**How to complete this task:**
What you return must be the data below, word for word, without any images.

Supplied data below:

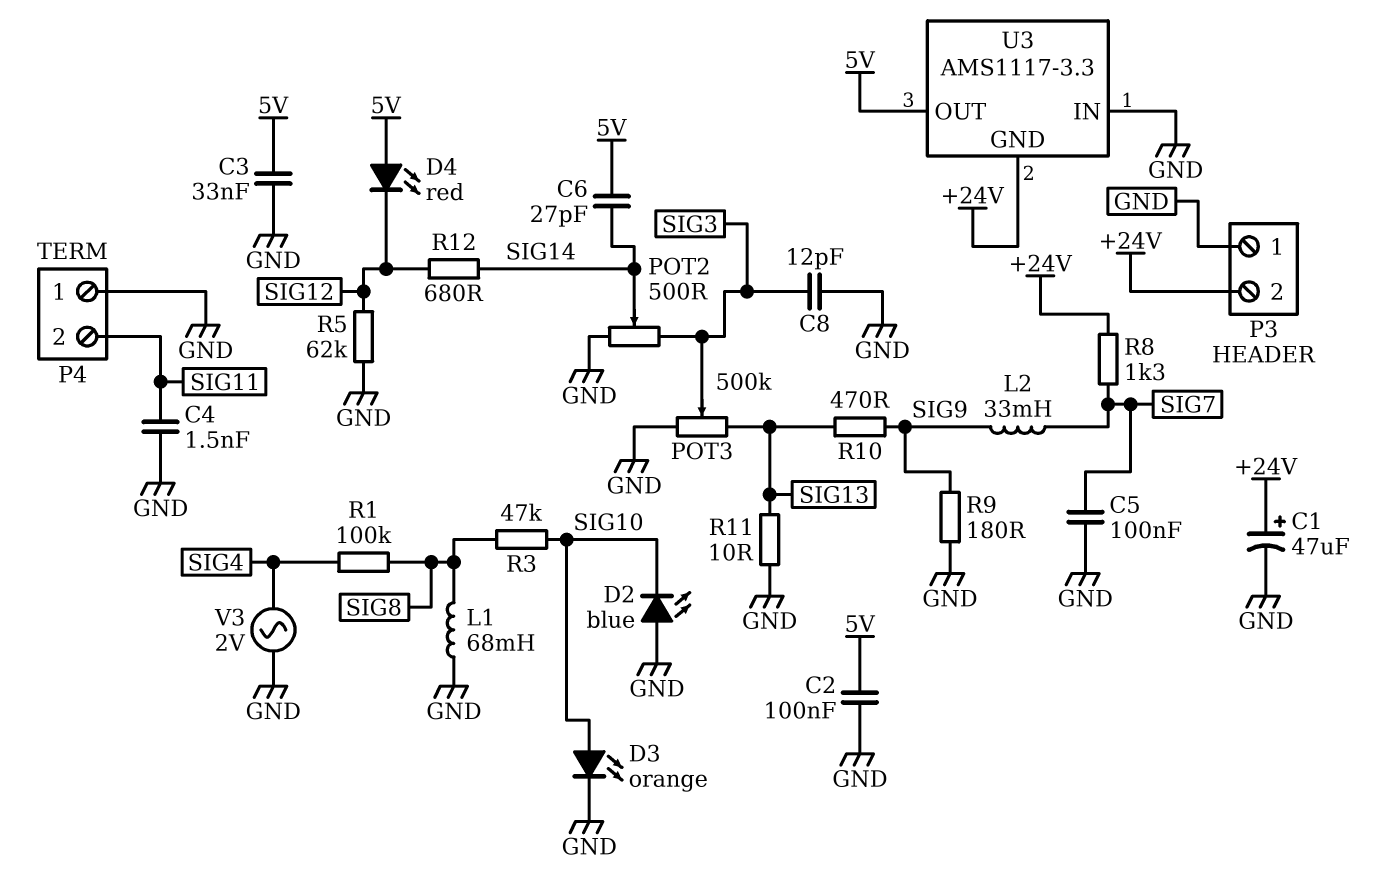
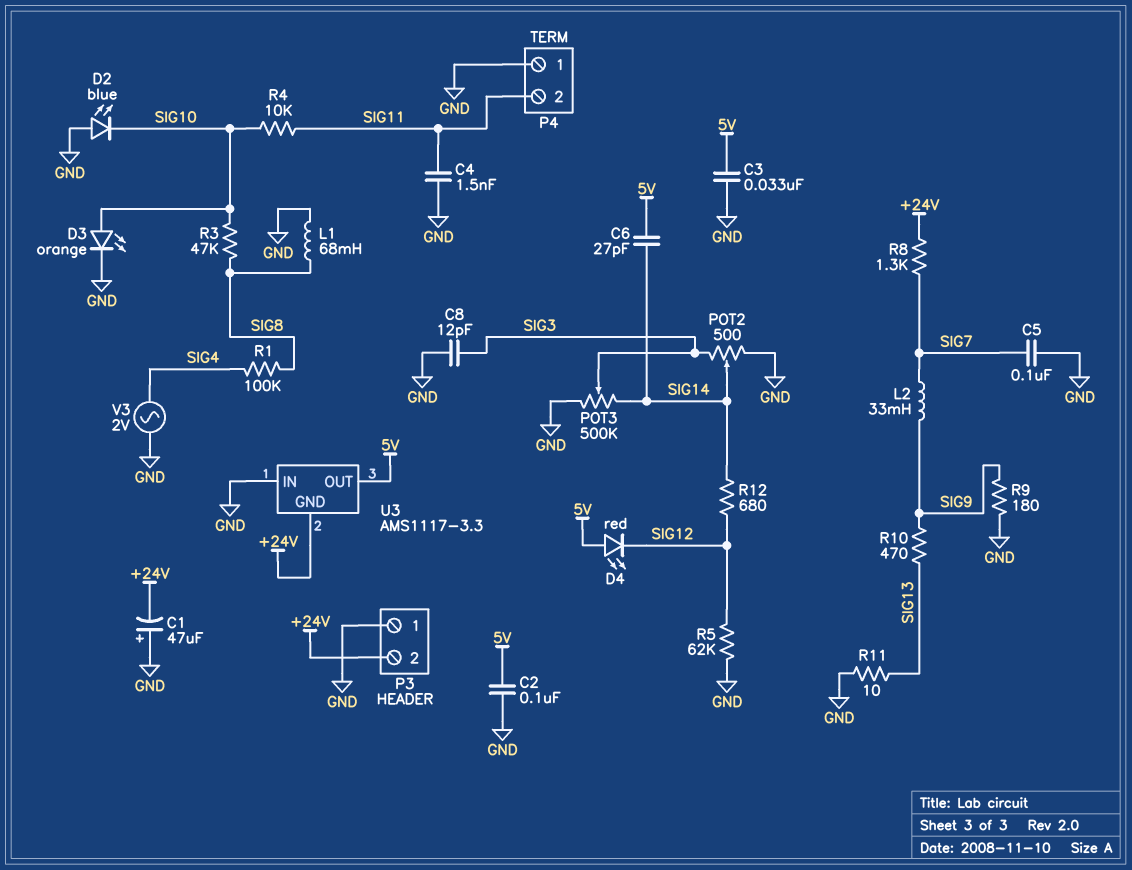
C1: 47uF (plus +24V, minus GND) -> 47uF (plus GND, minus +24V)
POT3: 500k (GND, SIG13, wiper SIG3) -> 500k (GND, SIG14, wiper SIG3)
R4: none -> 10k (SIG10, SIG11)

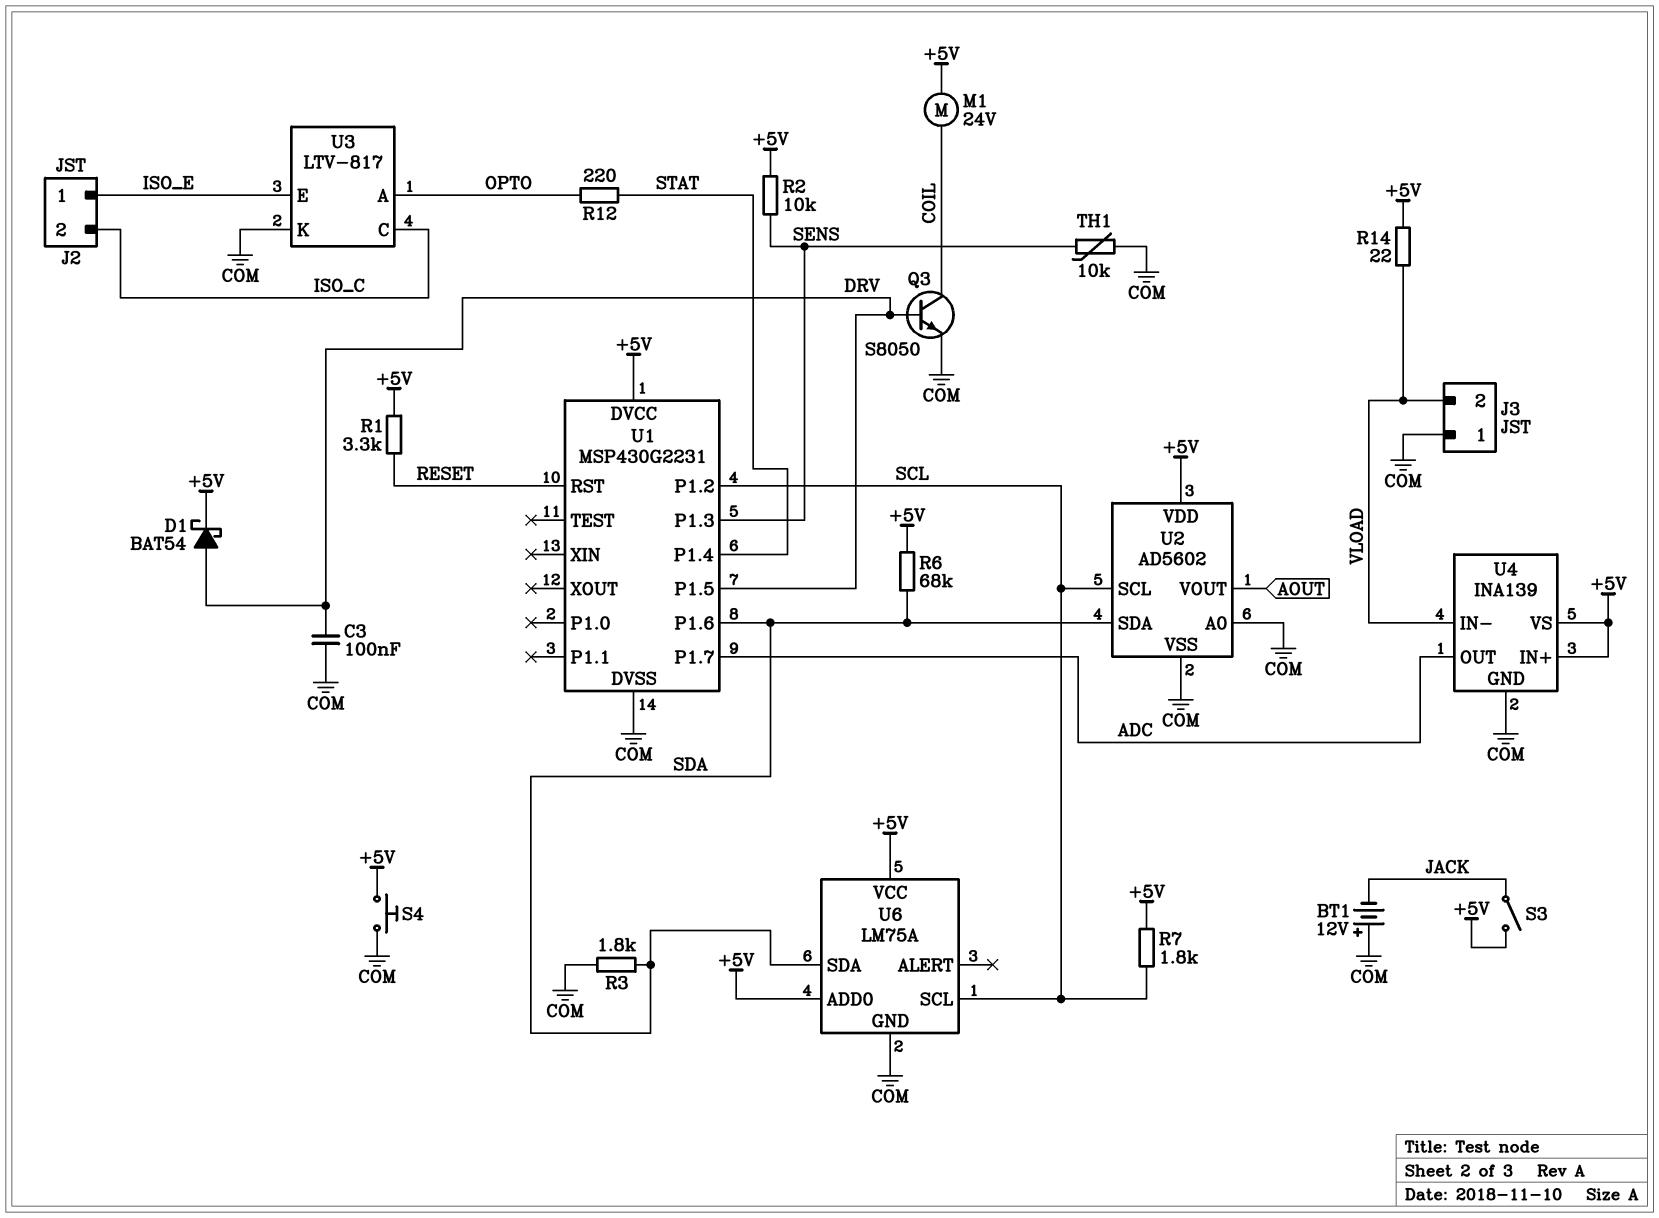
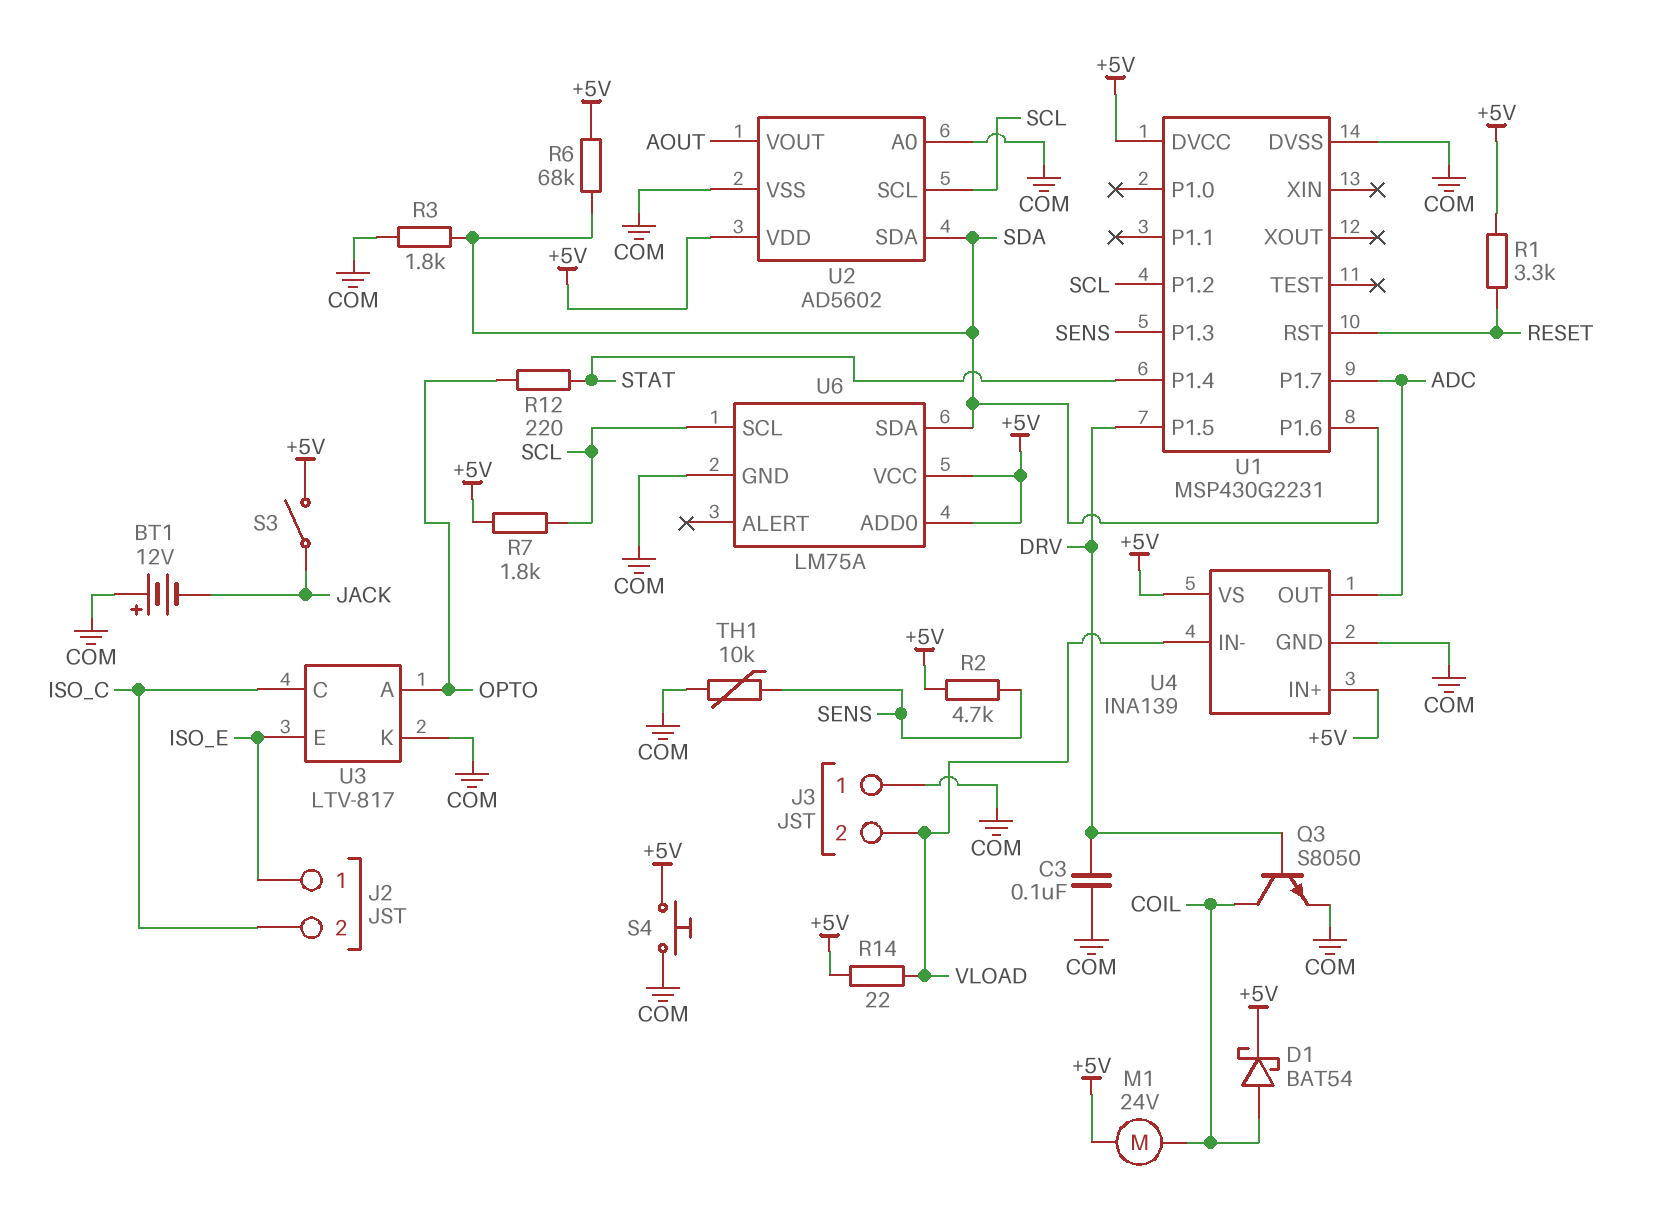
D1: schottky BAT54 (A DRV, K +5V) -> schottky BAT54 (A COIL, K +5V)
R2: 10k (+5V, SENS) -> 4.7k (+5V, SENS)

End of Supplied data.

**Your response:**
C1: 47uF (plus +24V, minus GND) -> 47uF (plus GND, minus +24V)
POT3: 500k (GND, SIG13, wiper SIG3) -> 500k (GND, SIG14, wiper SIG3)
R4: none -> 10k (SIG10, SIG11)

D1: schottky BAT54 (A DRV, K +5V) -> schottky BAT54 (A COIL, K +5V)
R2: 10k (+5V, SENS) -> 4.7k (+5V, SENS)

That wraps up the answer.